◆ GIVEN DATA
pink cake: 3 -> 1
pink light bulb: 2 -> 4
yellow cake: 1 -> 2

==

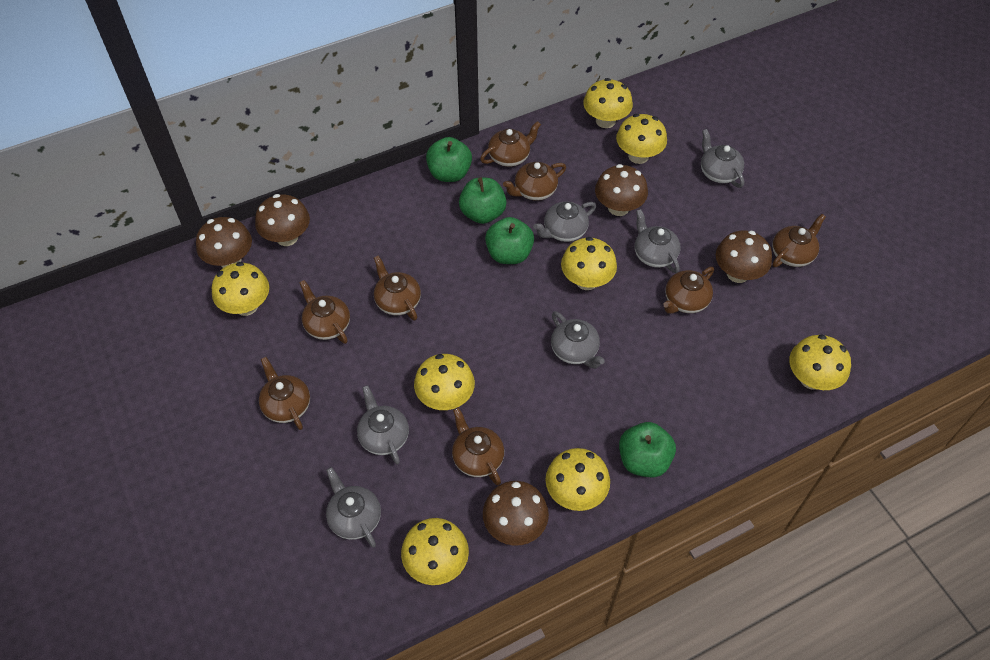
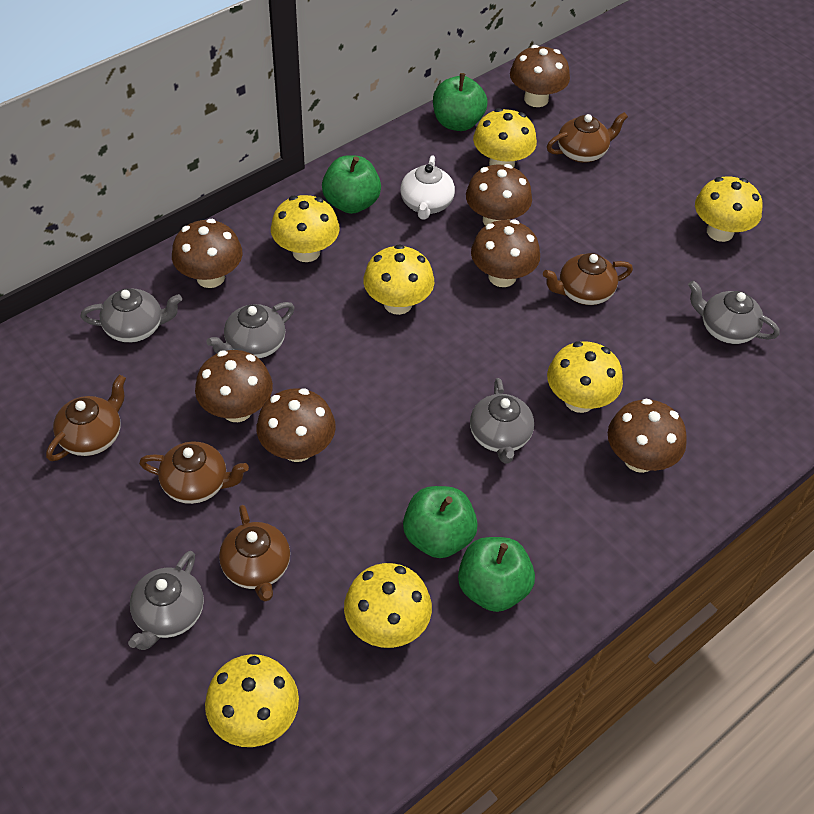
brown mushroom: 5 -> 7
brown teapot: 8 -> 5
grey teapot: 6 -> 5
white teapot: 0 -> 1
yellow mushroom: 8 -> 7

...

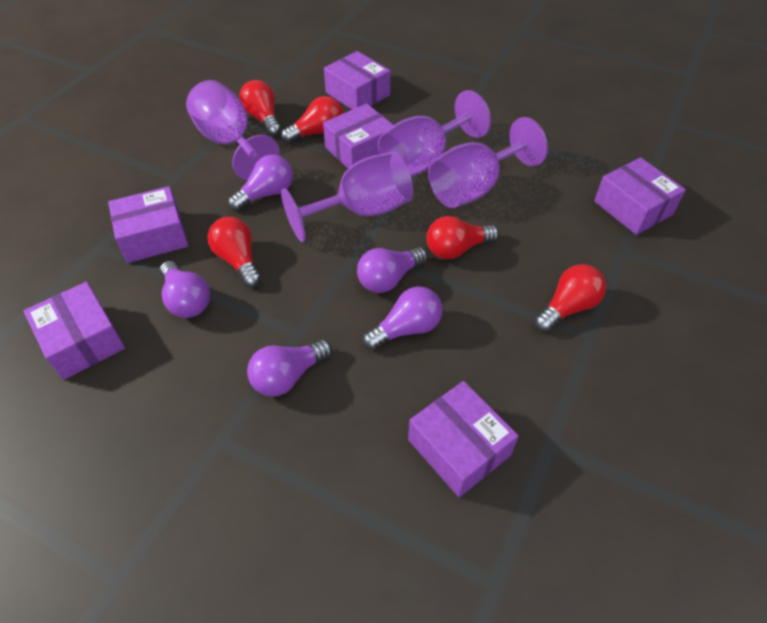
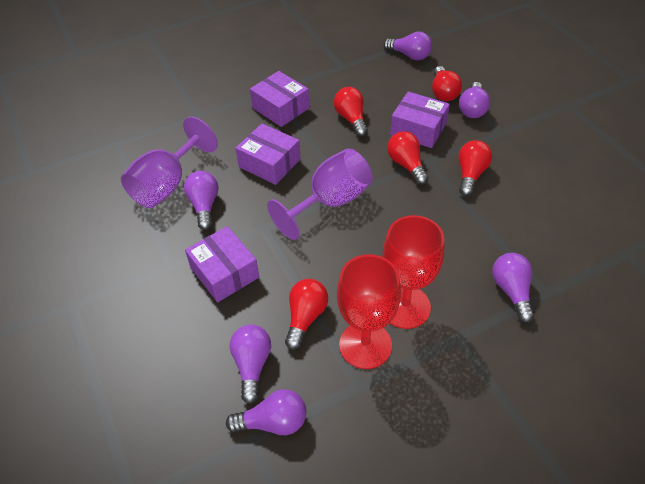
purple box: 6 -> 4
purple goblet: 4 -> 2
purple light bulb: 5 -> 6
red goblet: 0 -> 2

◆ PROBLEM
Return every line above where "light" appears.

◆ WRITTEN SOLUTION
pink light bulb: 2 -> 4
purple light bulb: 5 -> 6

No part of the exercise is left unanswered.